[REQUIRED ACTION]: Excluding pictures, retype exactly the lines from the one with "LCD pin VCC: none -> 5V" through the end of the records that follow.

[DATA PROVIDED]:

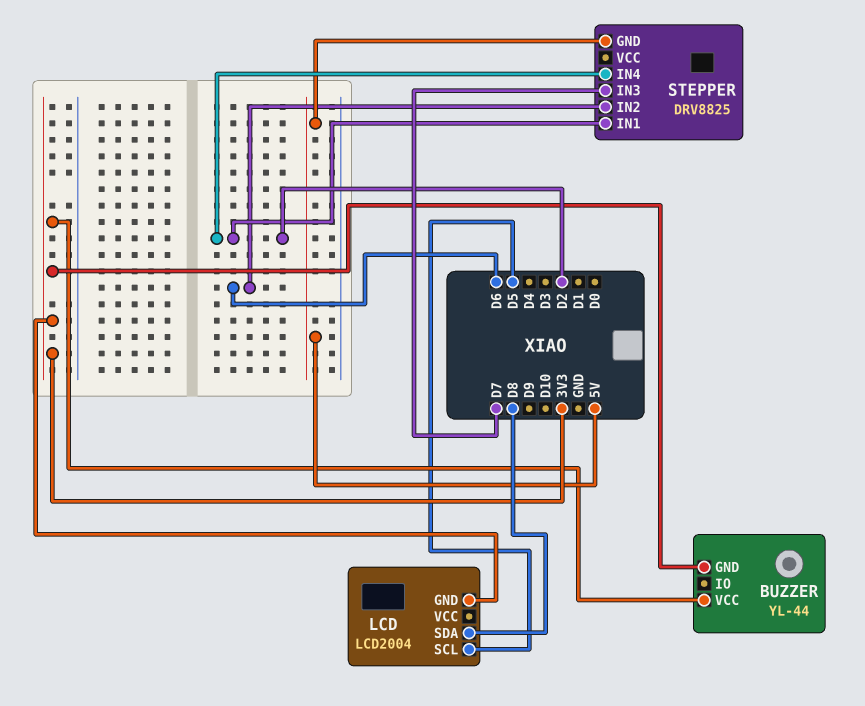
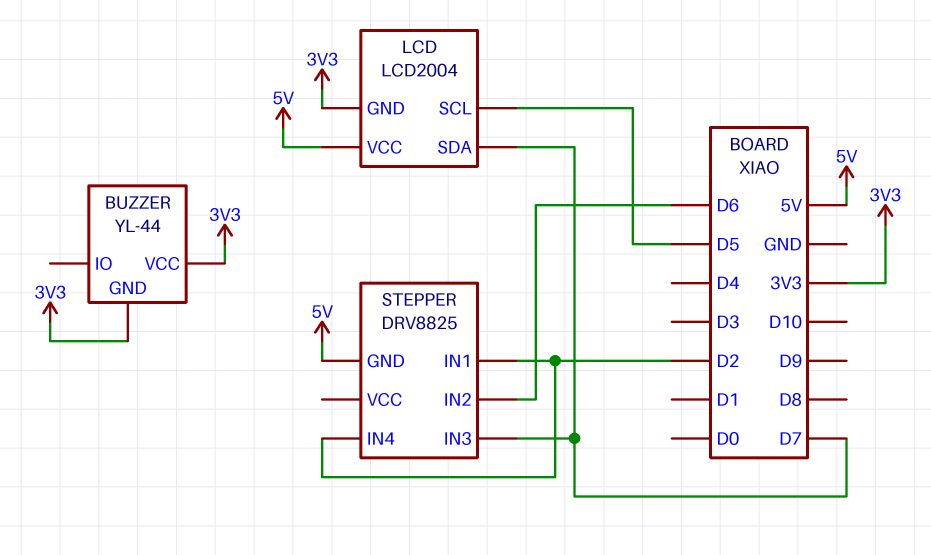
LCD pin SDA: D8 -> D7
LCD pin VCC: none -> 5V

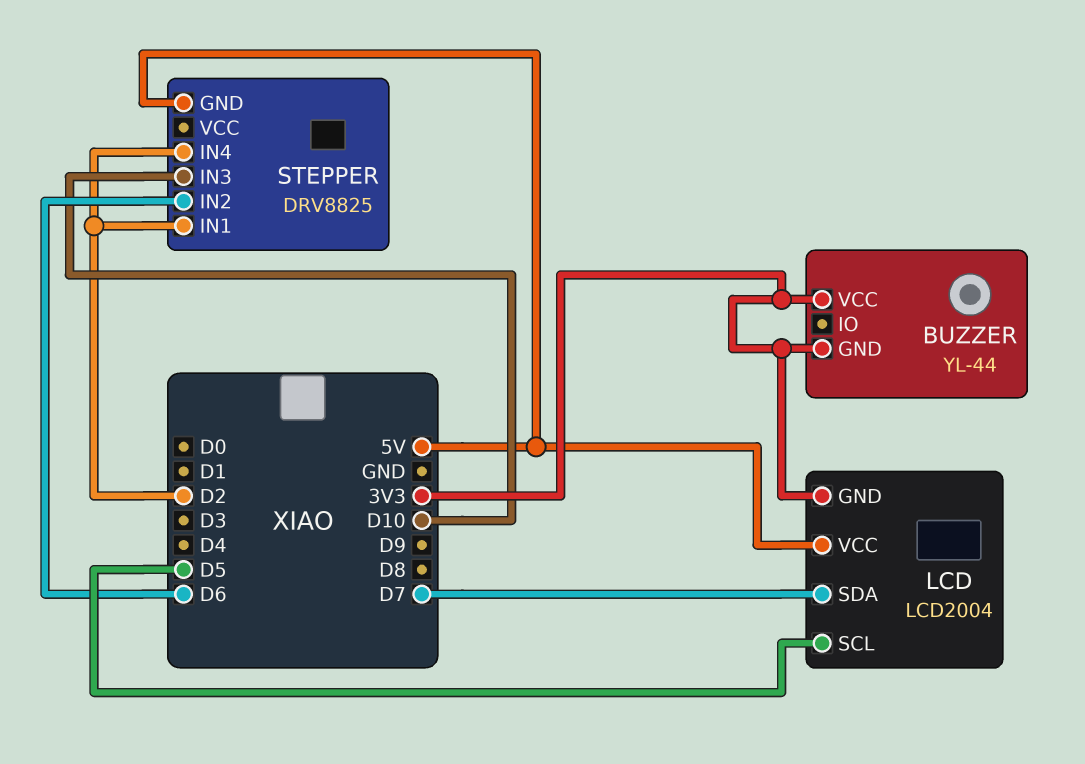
STEPPER pin IN3: D7 -> D10

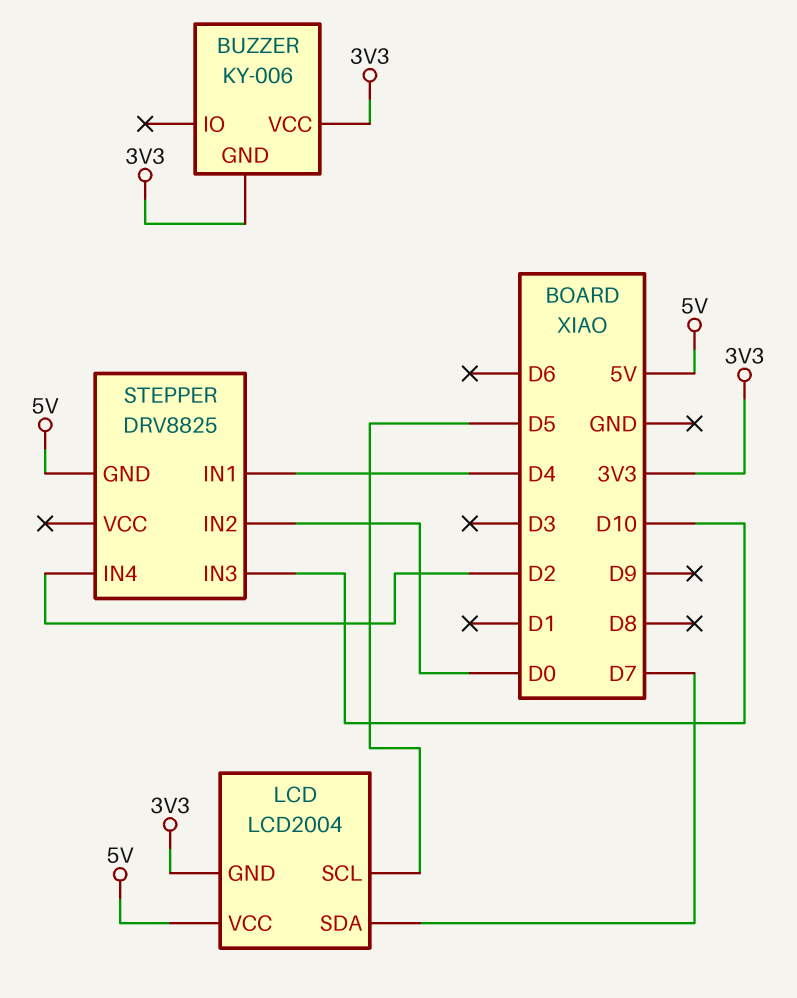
BUZZER: YL-44 -> KY-006
STEPPER pin IN1: D2 -> D4
STEPPER pin IN2: D6 -> D0

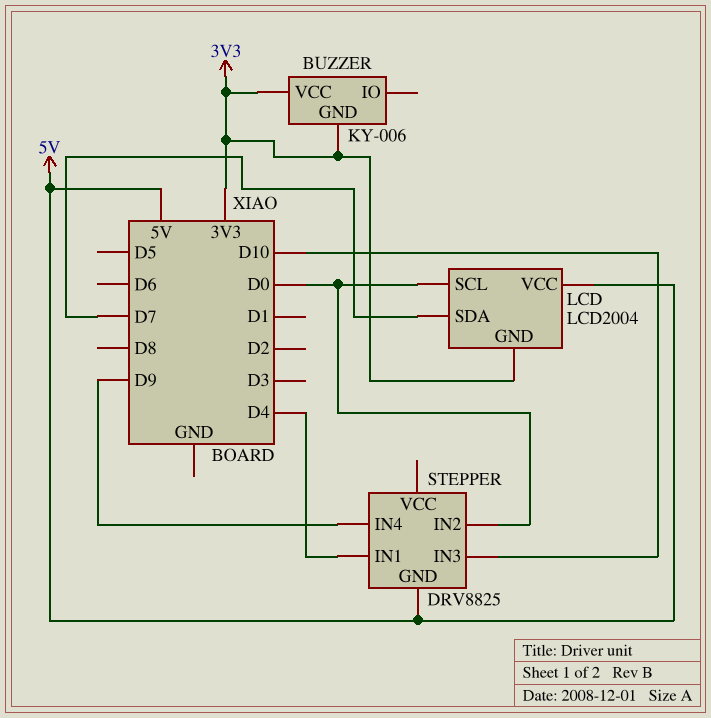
LCD pin SCL: D5 -> D0
STEPPER pin IN4: D2 -> D9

[ANSWER SPACE]:
LCD pin VCC: none -> 5V

STEPPER pin IN3: D7 -> D10

BUZZER: YL-44 -> KY-006
STEPPER pin IN1: D2 -> D4
STEPPER pin IN2: D6 -> D0

LCD pin SCL: D5 -> D0
STEPPER pin IN4: D2 -> D9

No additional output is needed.